Image comparison data:
==============================

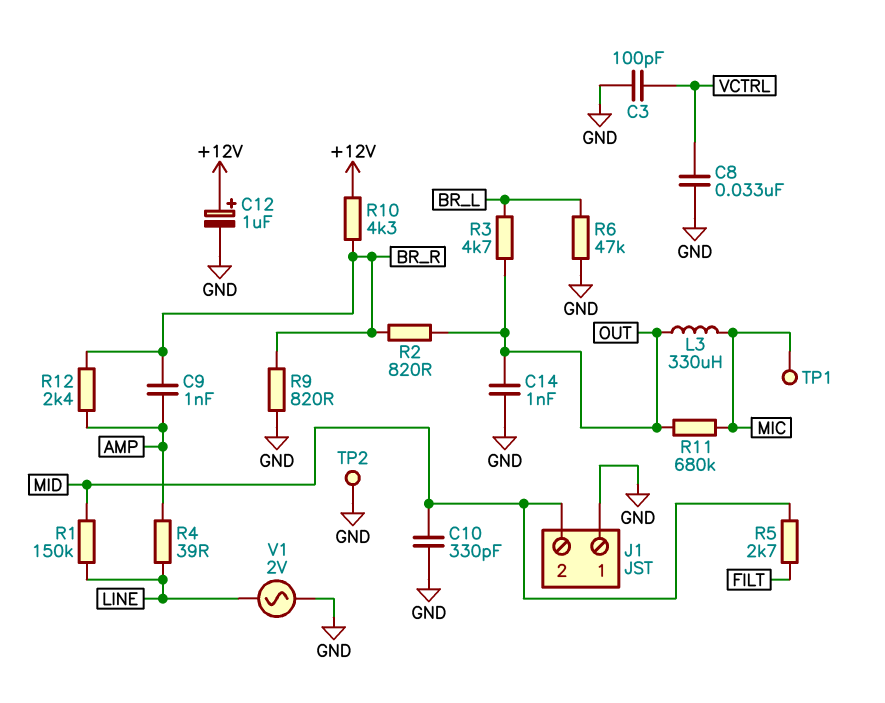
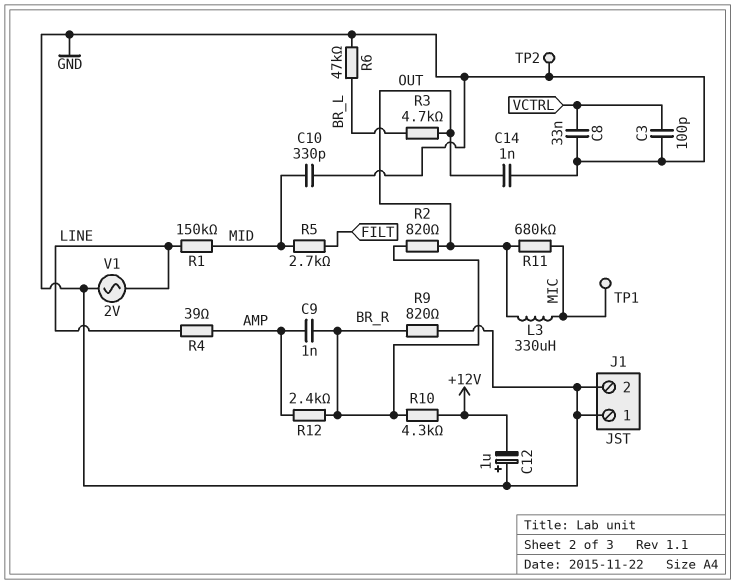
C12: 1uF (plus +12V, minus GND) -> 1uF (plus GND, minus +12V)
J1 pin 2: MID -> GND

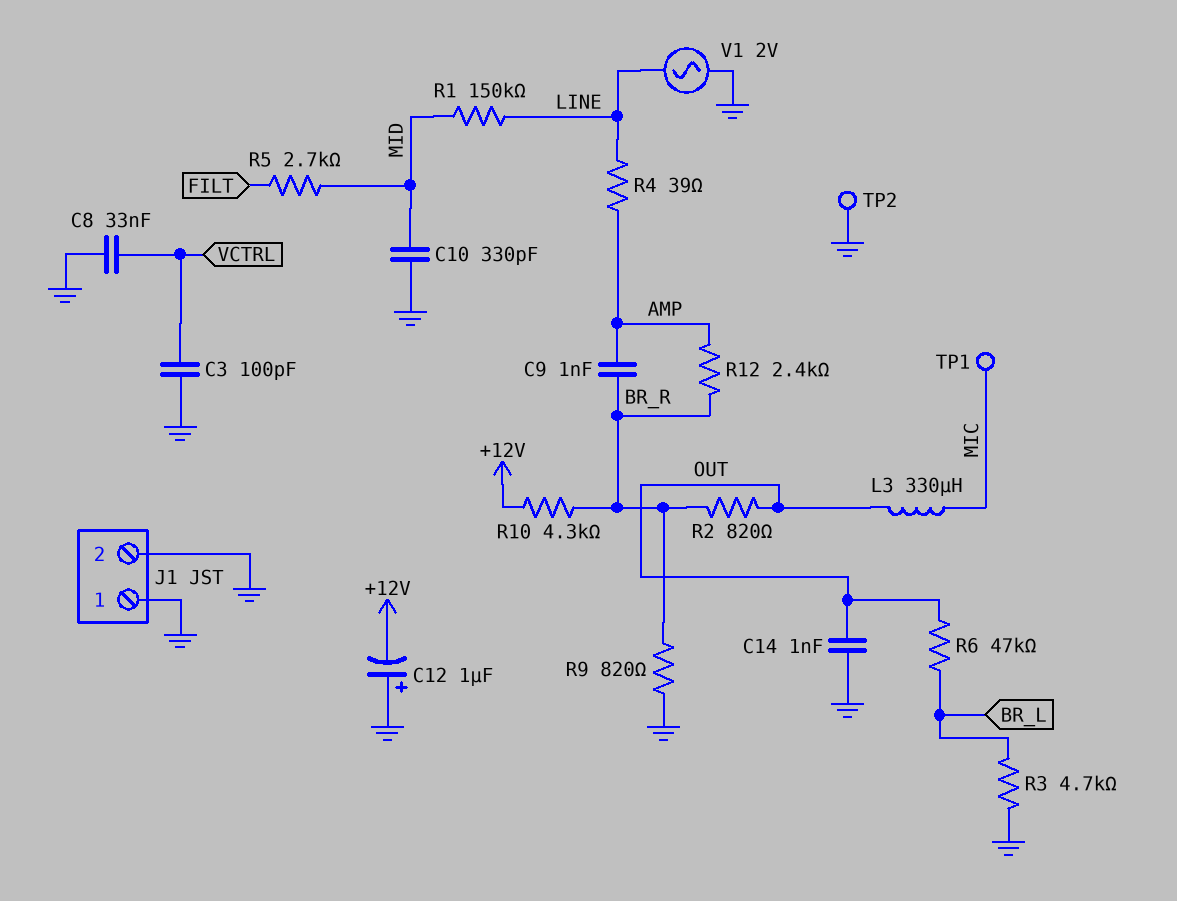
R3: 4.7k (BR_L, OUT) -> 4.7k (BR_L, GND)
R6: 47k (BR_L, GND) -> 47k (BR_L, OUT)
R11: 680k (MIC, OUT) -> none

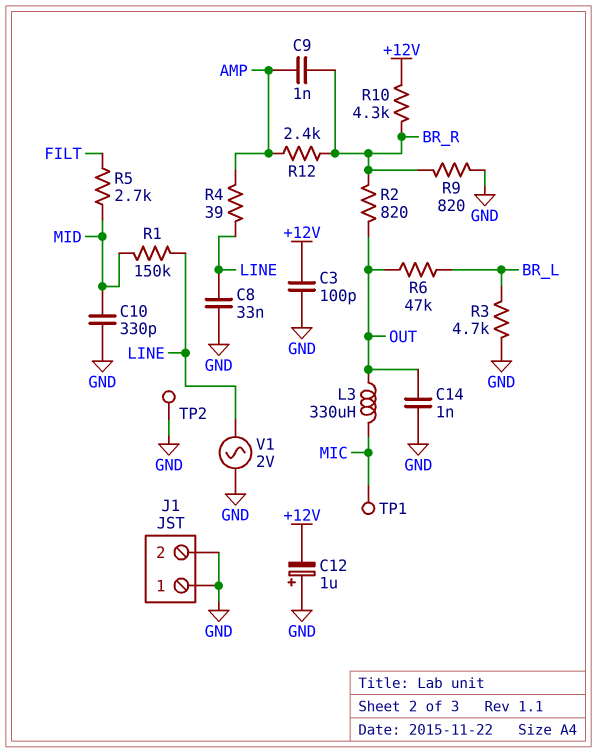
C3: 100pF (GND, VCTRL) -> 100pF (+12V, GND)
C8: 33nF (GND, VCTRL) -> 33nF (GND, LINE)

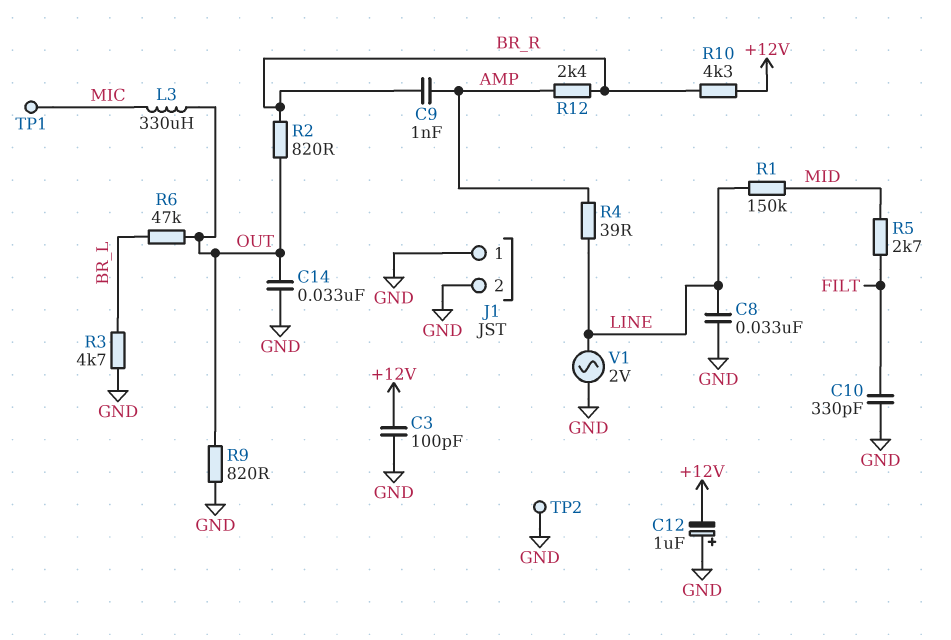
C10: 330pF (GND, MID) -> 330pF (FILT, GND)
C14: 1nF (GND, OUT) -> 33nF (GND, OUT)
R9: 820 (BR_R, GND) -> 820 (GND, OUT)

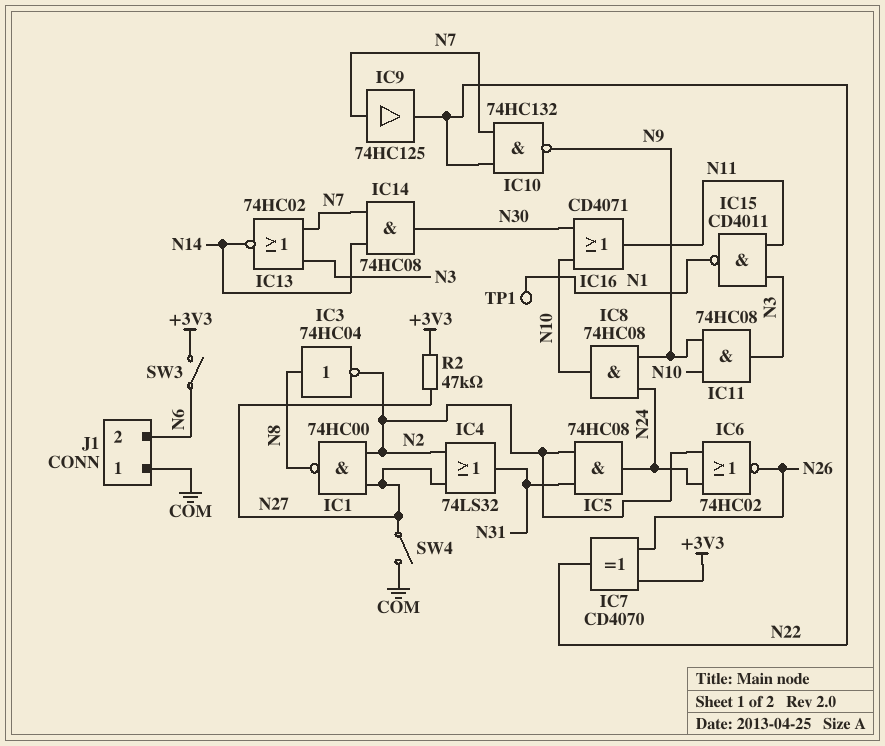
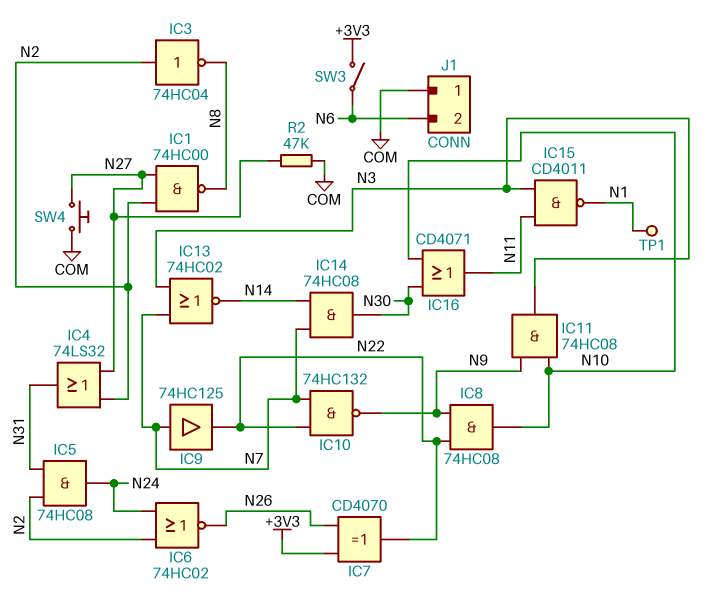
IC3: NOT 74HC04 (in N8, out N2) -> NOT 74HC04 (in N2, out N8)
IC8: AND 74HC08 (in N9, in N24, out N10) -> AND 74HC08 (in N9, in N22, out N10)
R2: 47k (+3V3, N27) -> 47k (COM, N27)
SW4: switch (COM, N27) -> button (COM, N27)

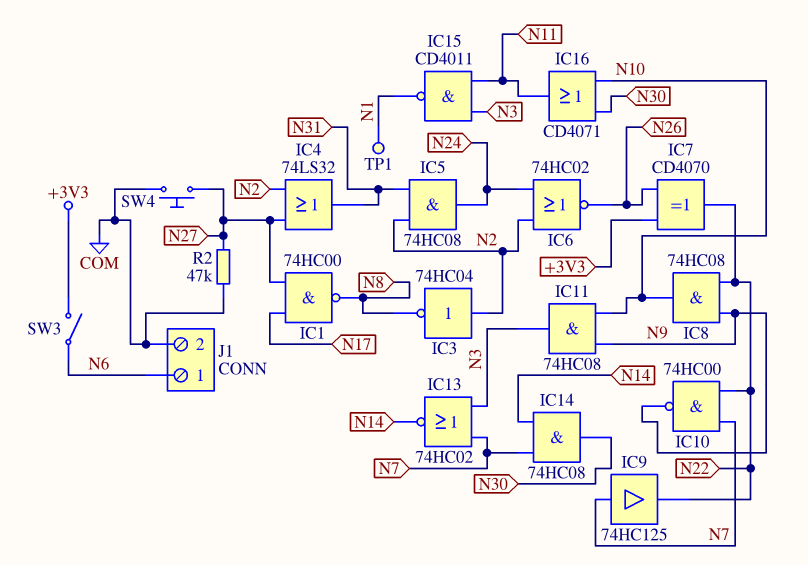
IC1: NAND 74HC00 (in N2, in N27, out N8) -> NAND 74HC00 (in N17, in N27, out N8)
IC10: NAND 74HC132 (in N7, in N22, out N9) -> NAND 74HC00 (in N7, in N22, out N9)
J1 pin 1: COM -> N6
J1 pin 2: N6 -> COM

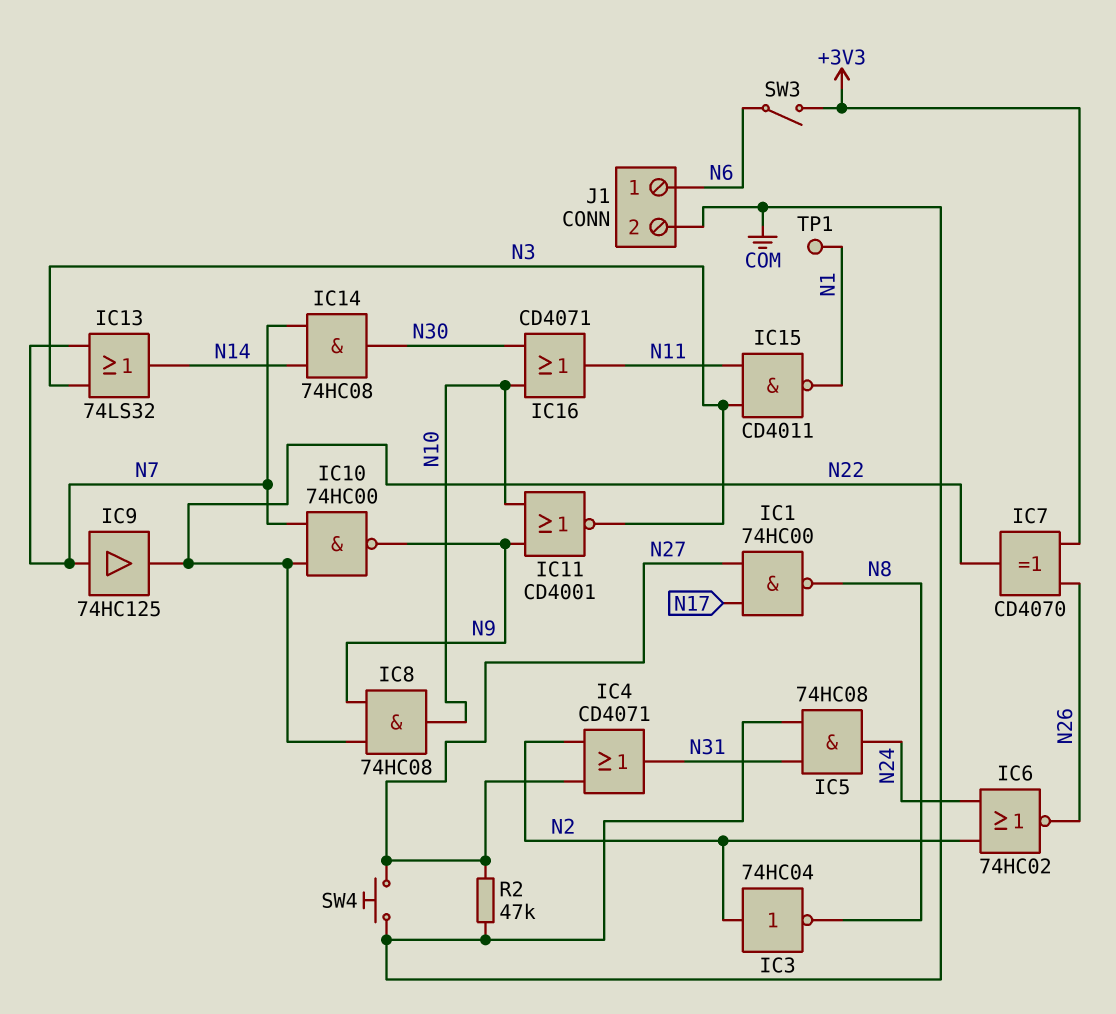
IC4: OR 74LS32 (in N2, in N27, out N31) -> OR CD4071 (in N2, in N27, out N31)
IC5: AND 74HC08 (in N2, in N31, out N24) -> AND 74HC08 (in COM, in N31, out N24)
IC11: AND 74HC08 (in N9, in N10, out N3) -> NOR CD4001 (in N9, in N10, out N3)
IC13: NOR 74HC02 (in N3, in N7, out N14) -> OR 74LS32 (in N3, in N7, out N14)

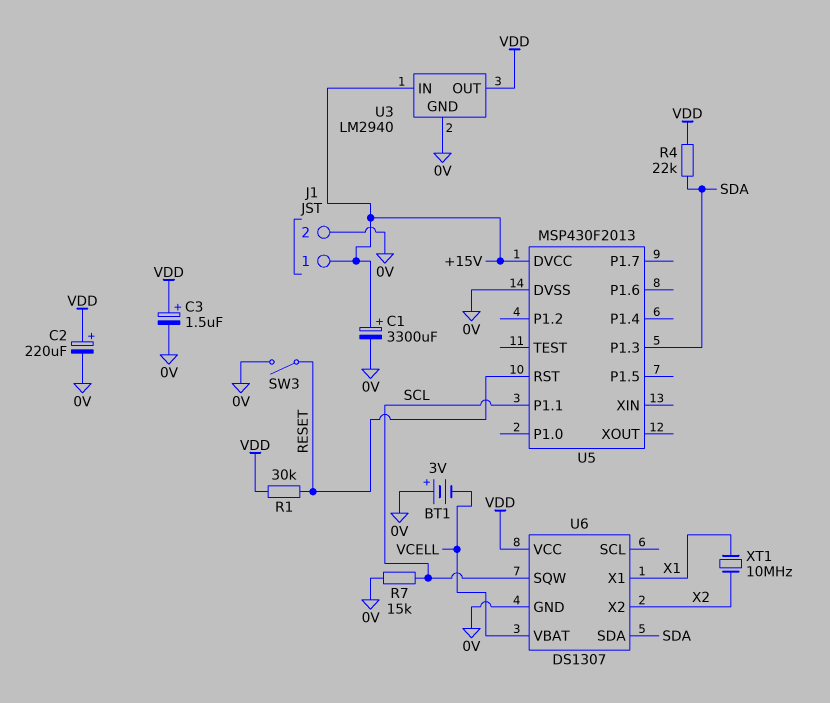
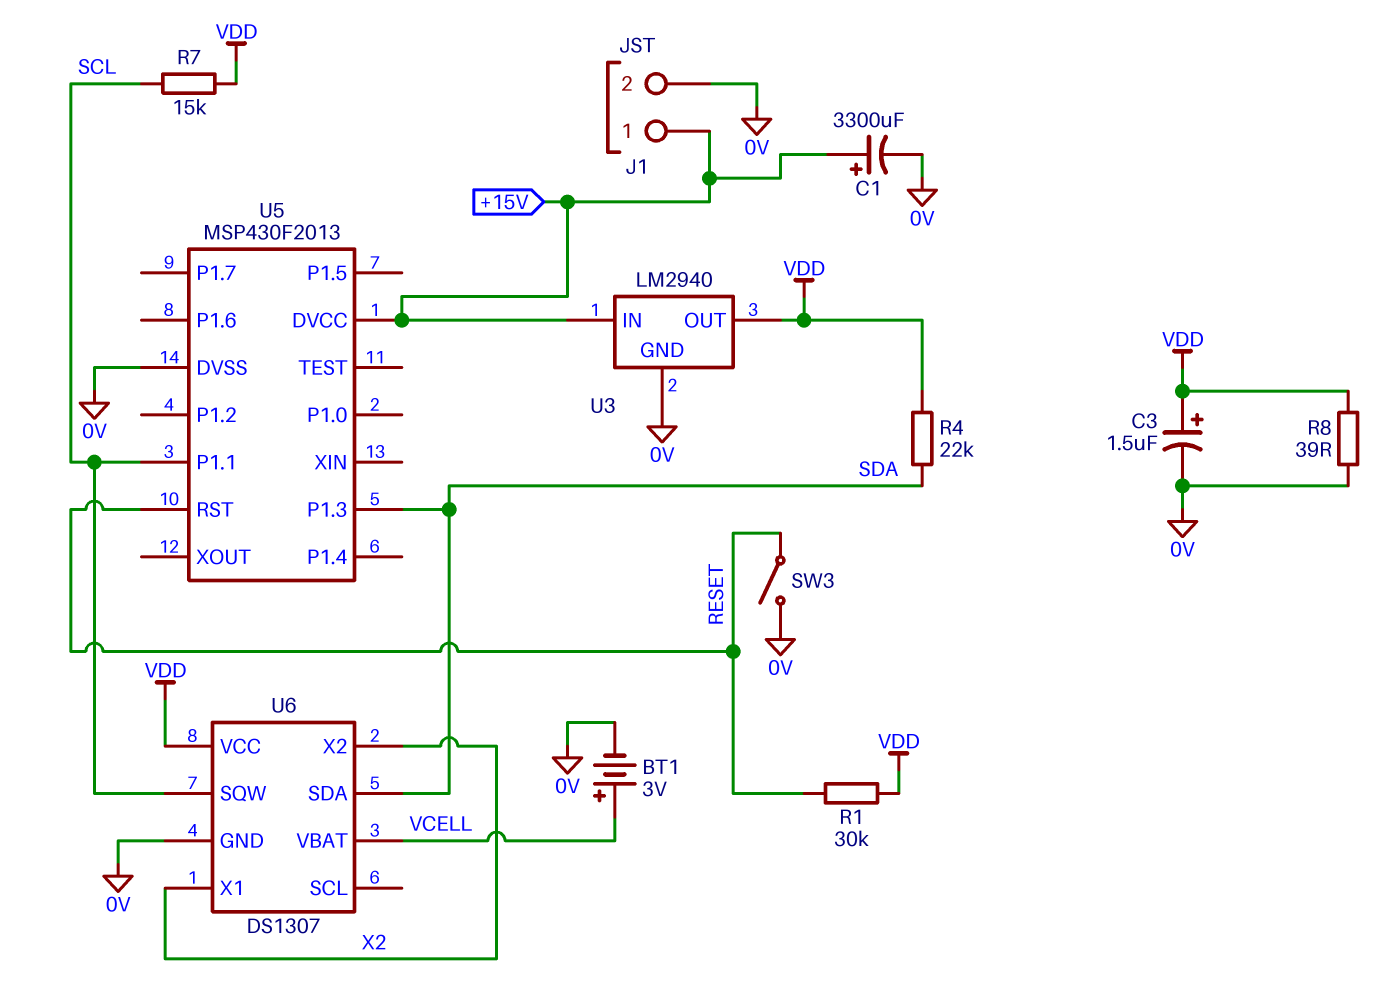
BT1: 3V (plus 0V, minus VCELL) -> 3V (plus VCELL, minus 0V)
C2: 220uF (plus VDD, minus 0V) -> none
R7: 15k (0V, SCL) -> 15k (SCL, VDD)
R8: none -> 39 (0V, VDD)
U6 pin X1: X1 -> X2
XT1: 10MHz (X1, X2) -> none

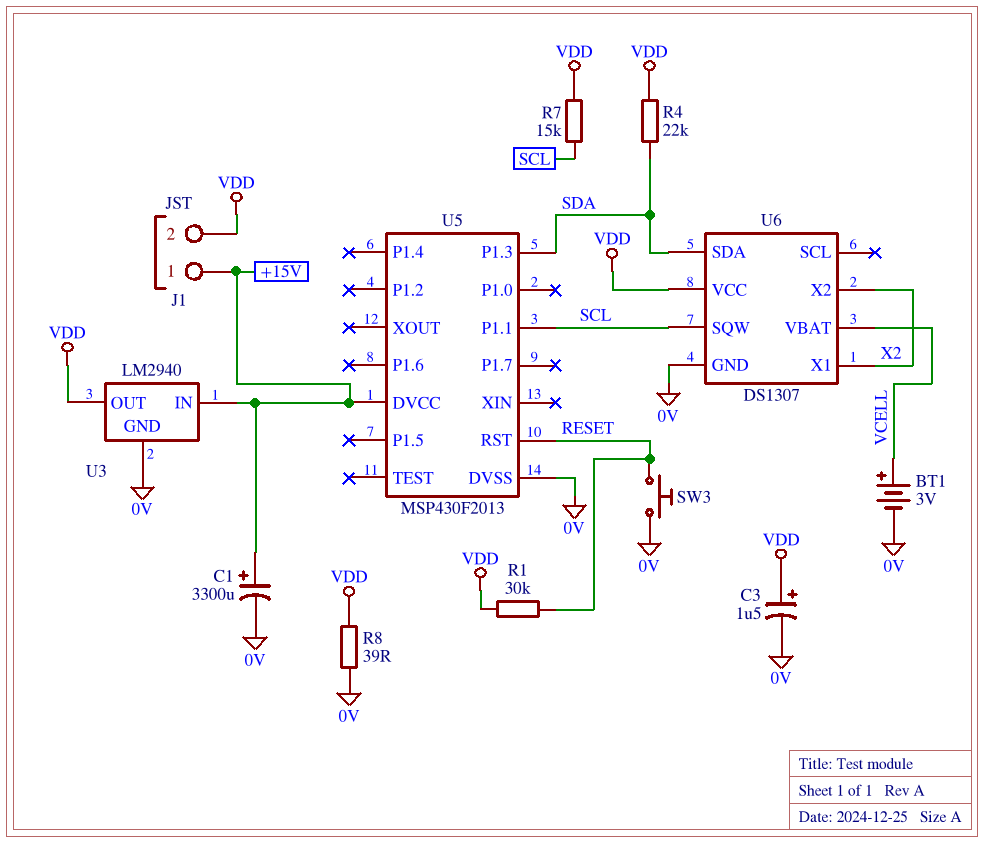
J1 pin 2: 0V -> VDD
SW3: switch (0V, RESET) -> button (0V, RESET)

==============================

**WORK INSTRUCTIONS**
Your task is to copy the entries in full and exactly, without any images.

**ANSWER**
C12: 1uF (plus +12V, minus GND) -> 1uF (plus GND, minus +12V)
J1 pin 2: MID -> GND

R3: 4.7k (BR_L, OUT) -> 4.7k (BR_L, GND)
R6: 47k (BR_L, GND) -> 47k (BR_L, OUT)
R11: 680k (MIC, OUT) -> none

C3: 100pF (GND, VCTRL) -> 100pF (+12V, GND)
C8: 33nF (GND, VCTRL) -> 33nF (GND, LINE)

C10: 330pF (GND, MID) -> 330pF (FILT, GND)
C14: 1nF (GND, OUT) -> 33nF (GND, OUT)
R9: 820 (BR_R, GND) -> 820 (GND, OUT)

IC3: NOT 74HC04 (in N8, out N2) -> NOT 74HC04 (in N2, out N8)
IC8: AND 74HC08 (in N9, in N24, out N10) -> AND 74HC08 (in N9, in N22, out N10)
R2: 47k (+3V3, N27) -> 47k (COM, N27)
SW4: switch (COM, N27) -> button (COM, N27)

IC1: NAND 74HC00 (in N2, in N27, out N8) -> NAND 74HC00 (in N17, in N27, out N8)
IC10: NAND 74HC132 (in N7, in N22, out N9) -> NAND 74HC00 (in N7, in N22, out N9)
J1 pin 1: COM -> N6
J1 pin 2: N6 -> COM

IC4: OR 74LS32 (in N2, in N27, out N31) -> OR CD4071 (in N2, in N27, out N31)
IC5: AND 74HC08 (in N2, in N31, out N24) -> AND 74HC08 (in COM, in N31, out N24)
IC11: AND 74HC08 (in N9, in N10, out N3) -> NOR CD4001 (in N9, in N10, out N3)
IC13: NOR 74HC02 (in N3, in N7, out N14) -> OR 74LS32 (in N3, in N7, out N14)

BT1: 3V (plus 0V, minus VCELL) -> 3V (plus VCELL, minus 0V)
C2: 220uF (plus VDD, minus 0V) -> none
R7: 15k (0V, SCL) -> 15k (SCL, VDD)
R8: none -> 39 (0V, VDD)
U6 pin X1: X1 -> X2
XT1: 10MHz (X1, X2) -> none

J1 pin 2: 0V -> VDD
SW3: switch (0V, RESET) -> button (0V, RESET)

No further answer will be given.